What is being asked
Give back each line of the listing below that contains the string "wallet".

Source material
####################
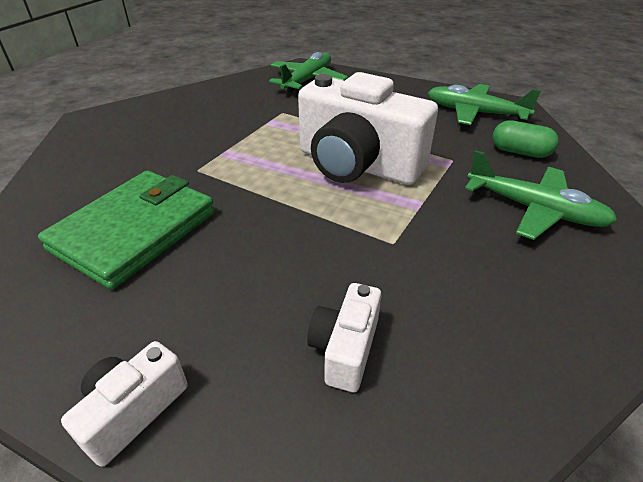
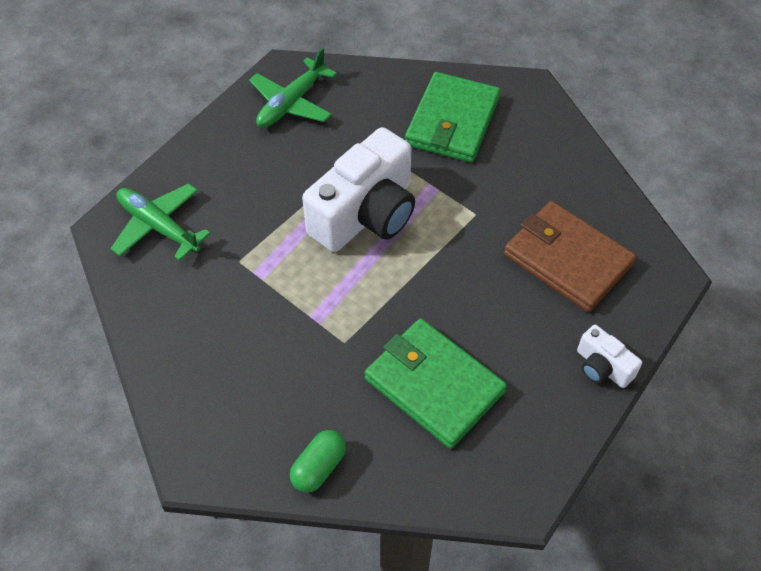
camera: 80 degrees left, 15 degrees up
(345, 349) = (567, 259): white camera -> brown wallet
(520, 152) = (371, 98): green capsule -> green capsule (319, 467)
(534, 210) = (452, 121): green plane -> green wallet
####################
Output below
(345, 349) = (567, 259): white camera -> brown wallet
(534, 210) = (452, 121): green plane -> green wallet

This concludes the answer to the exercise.